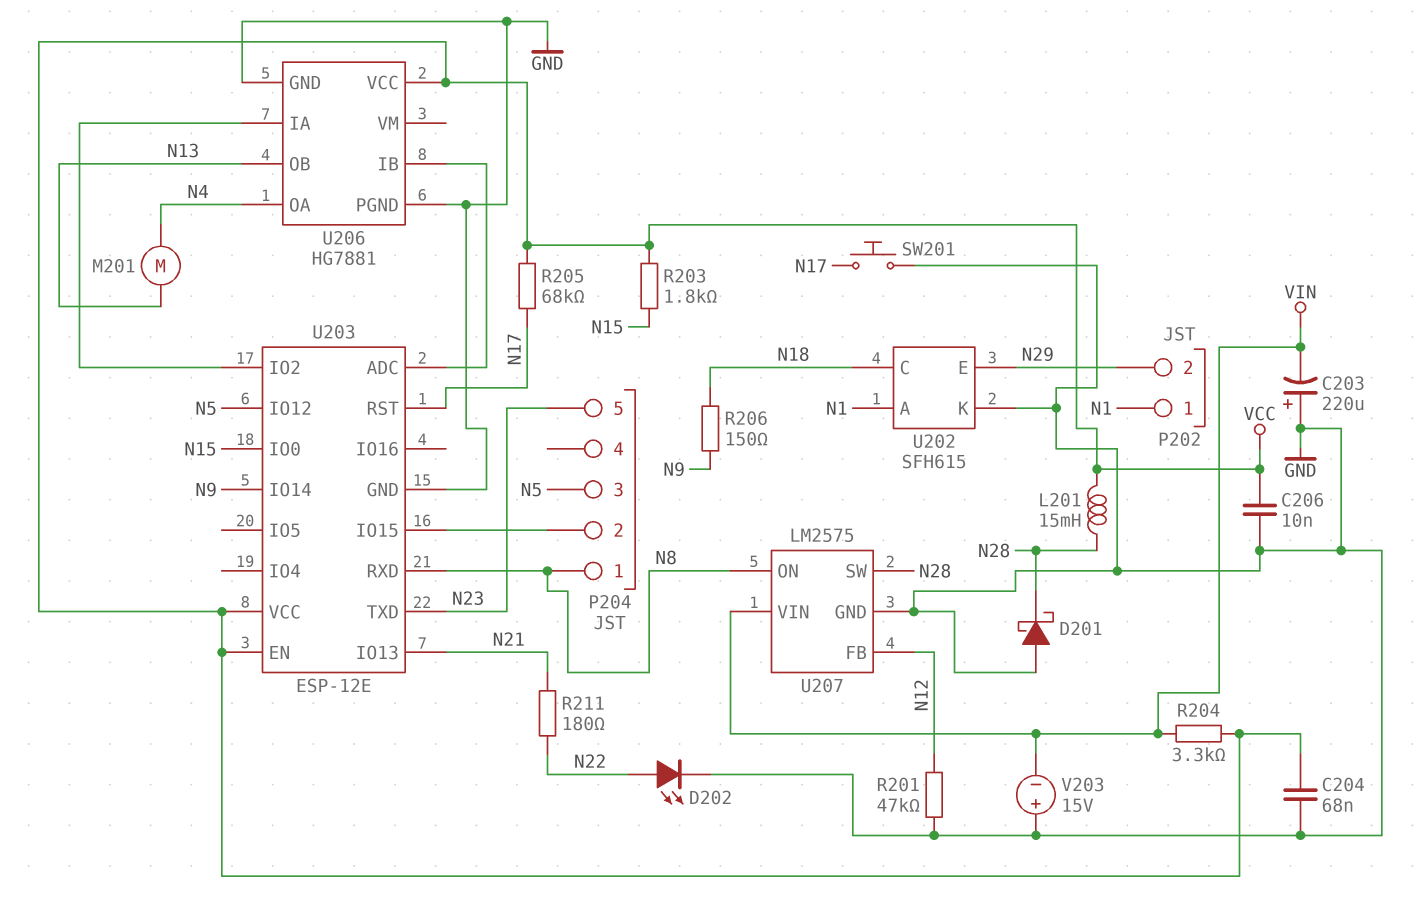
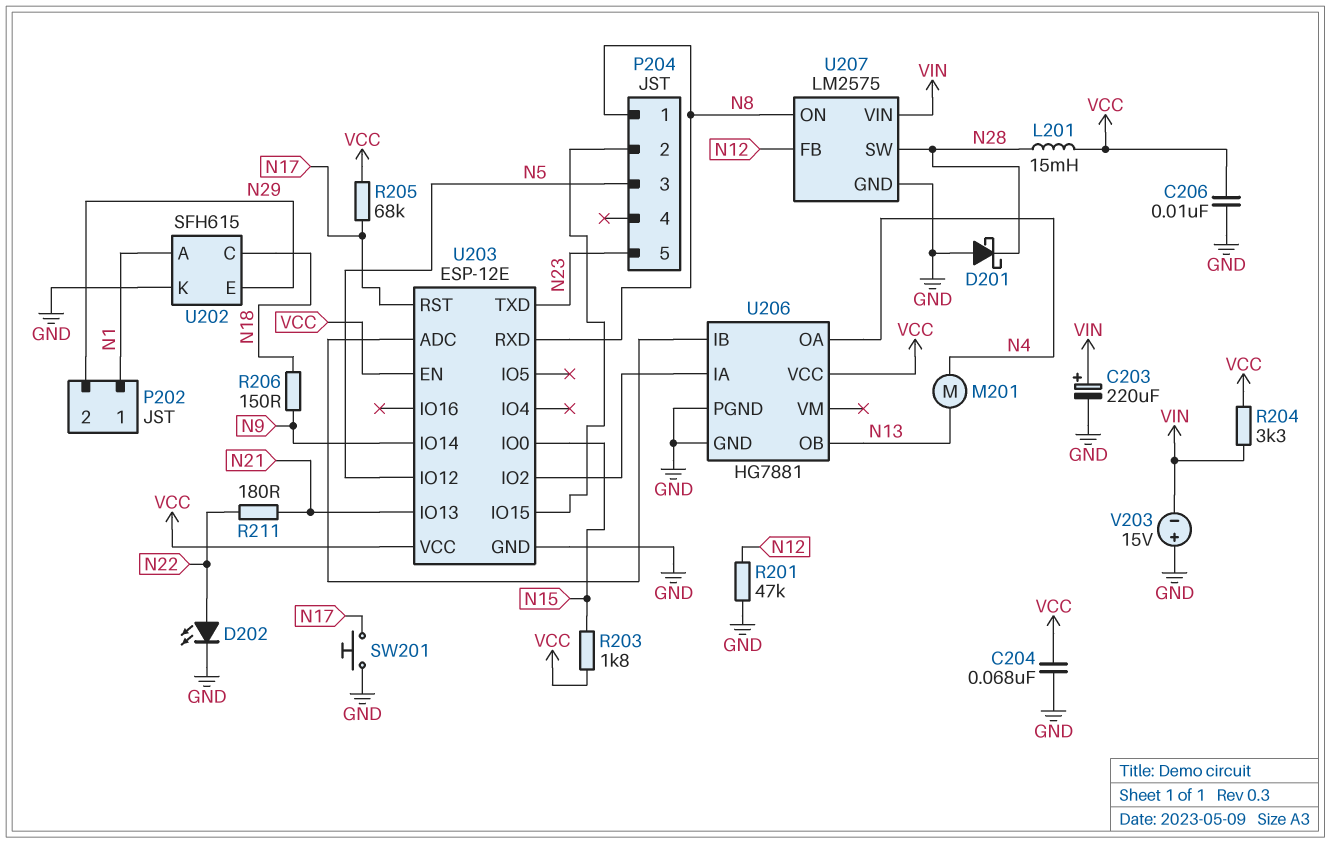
C203: 220uF (plus GND, minus VIN) -> 220uF (plus VIN, minus GND)

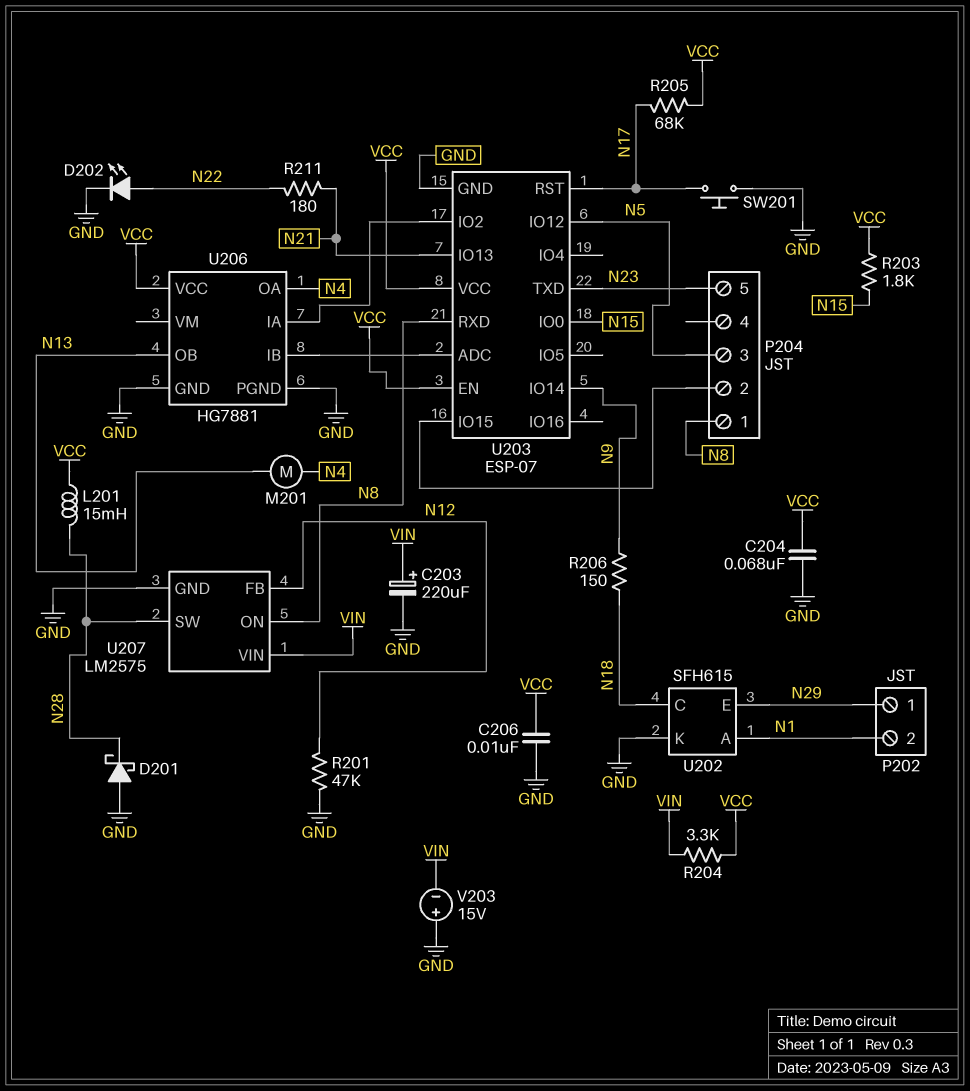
P202 pin 1: N1 -> N29
P202 pin 2: N29 -> N1
U203: ESP-12E -> ESP-07

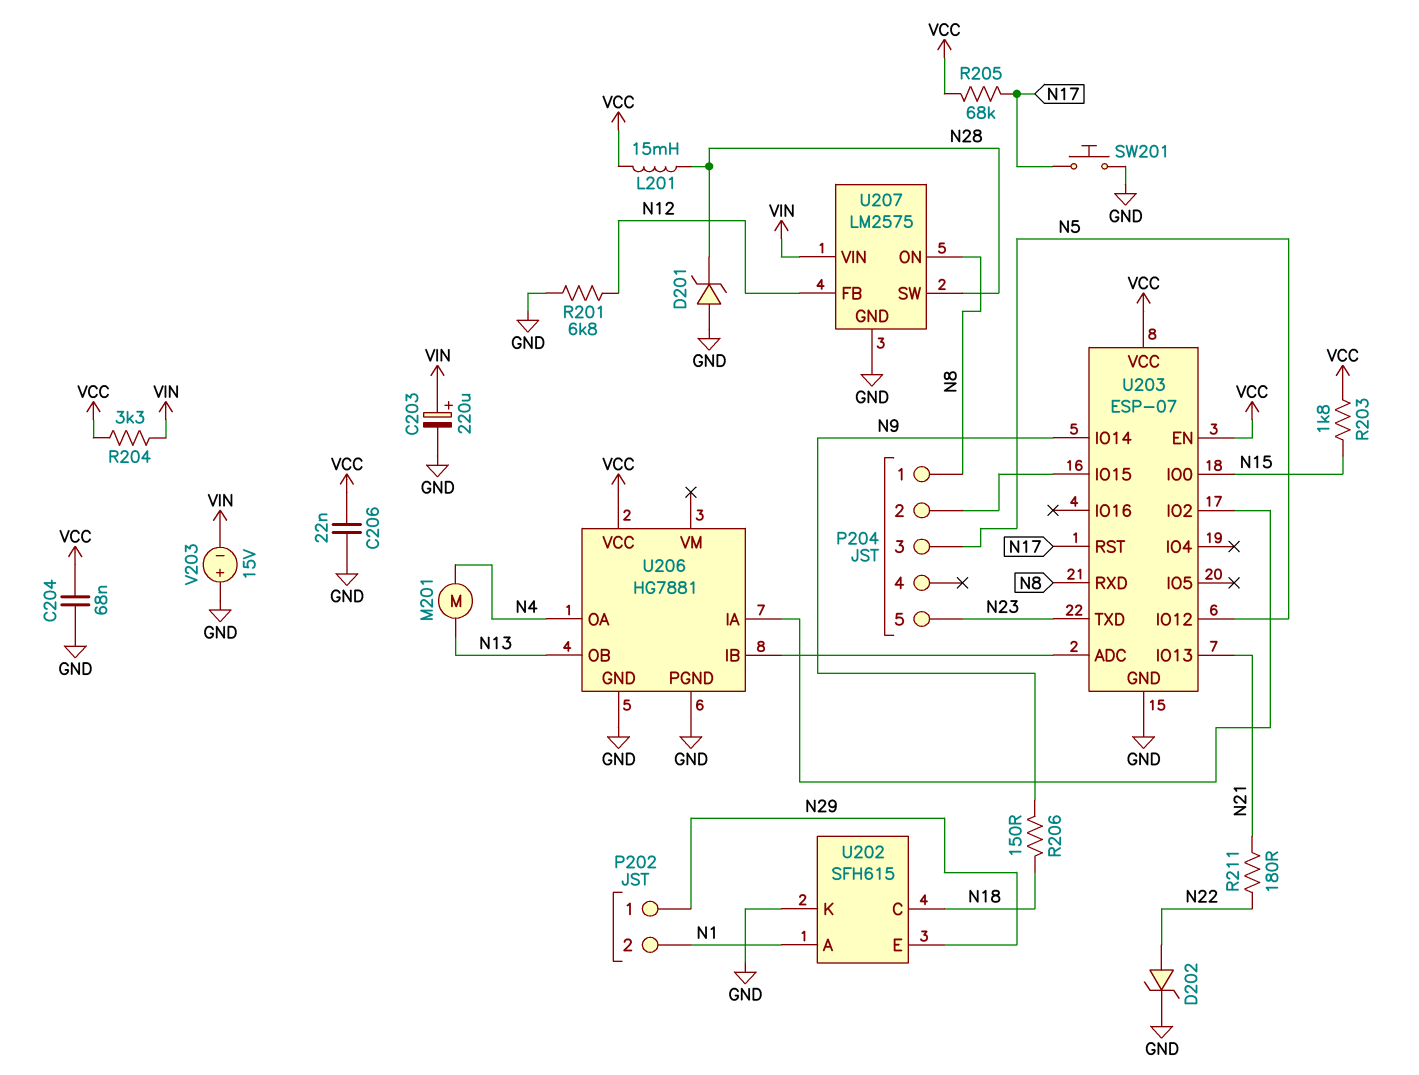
C206: 10nF (GND, VCC) -> 22nF (GND, VCC)
D201: schottky (A GND, K N28) -> zener (A GND, K N28)
D202: LED (A N22, K GND) -> zener (A N22, K GND)
R201: 47k (GND, N12) -> 6.8k (GND, N12)

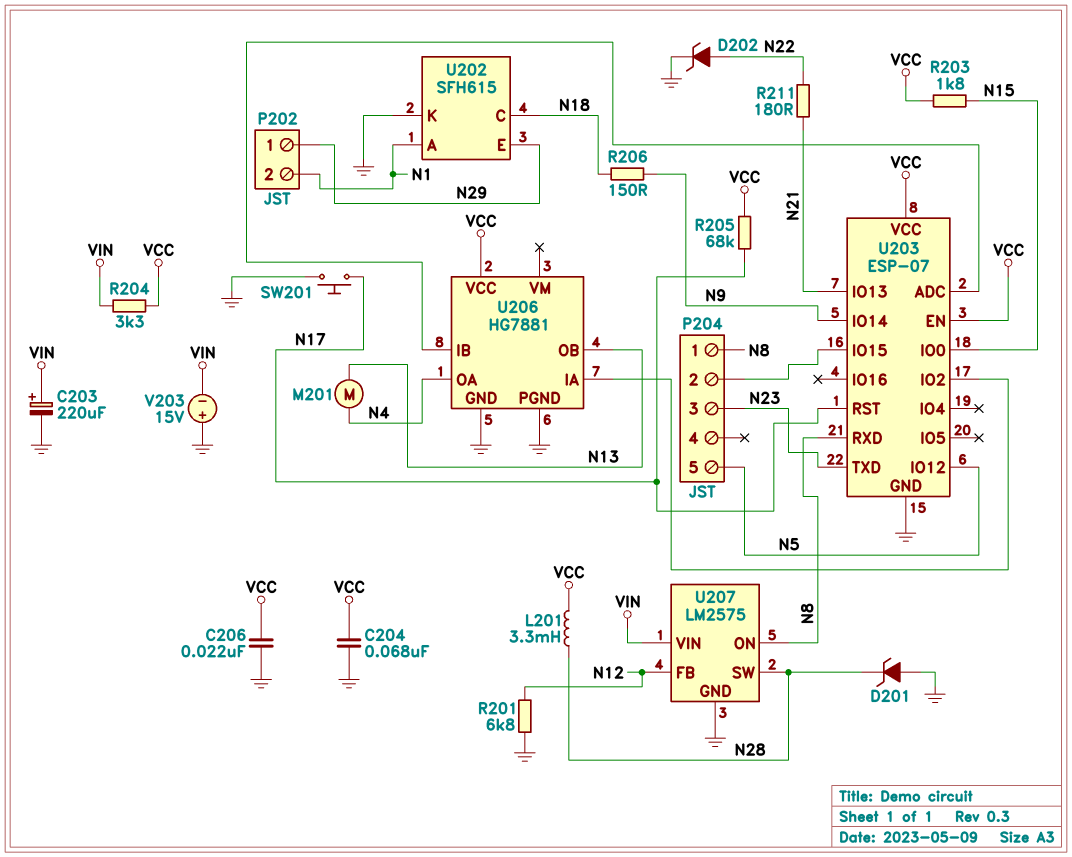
L201: 15mH (N28, VCC) -> 3.3mH (N28, VCC)
P204 pin 3: N5 -> N23
P204 pin 5: N23 -> N5

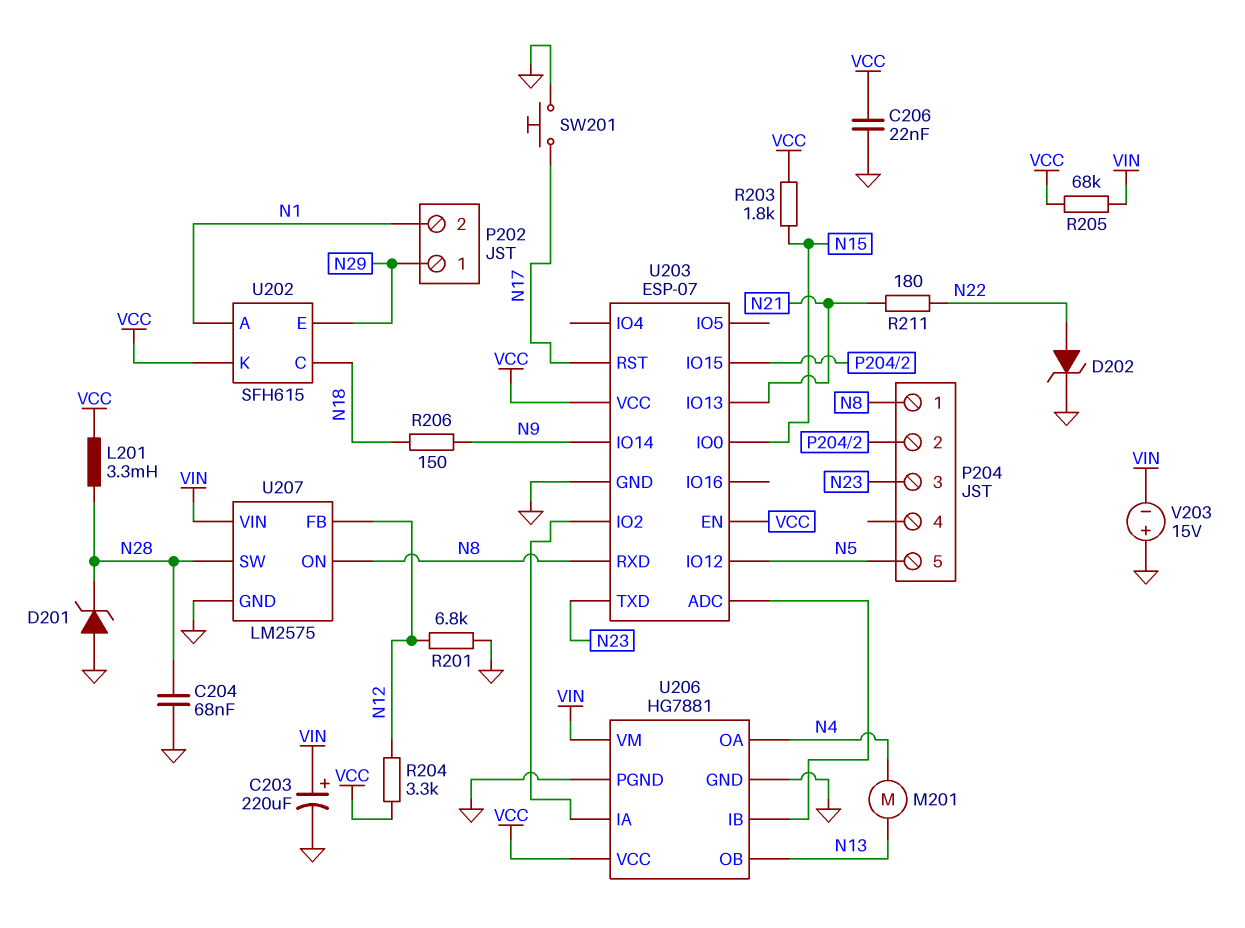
C204: 68nF (GND, VCC) -> 68nF (GND, N28)
R204: 3.3k (VCC, VIN) -> 3.3k (N12, VCC)
R205: 68k (N17, VCC) -> 68k (VCC, VIN)
U202 pin K: GND -> VCC
U206 pin VM: none -> VIN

▶ **Problem details**: With the pictures removed, write out exactly the lines from the line containing "L201: 15mH (N28, VCC) -> 3.3mH (N28, VCC)" through the last line of the material above, both included.

▶ **Response to this task**:
L201: 15mH (N28, VCC) -> 3.3mH (N28, VCC)
P204 pin 3: N5 -> N23
P204 pin 5: N23 -> N5

C204: 68nF (GND, VCC) -> 68nF (GND, N28)
R204: 3.3k (VCC, VIN) -> 3.3k (N12, VCC)
R205: 68k (N17, VCC) -> 68k (VCC, VIN)
U202 pin K: GND -> VCC
U206 pin VM: none -> VIN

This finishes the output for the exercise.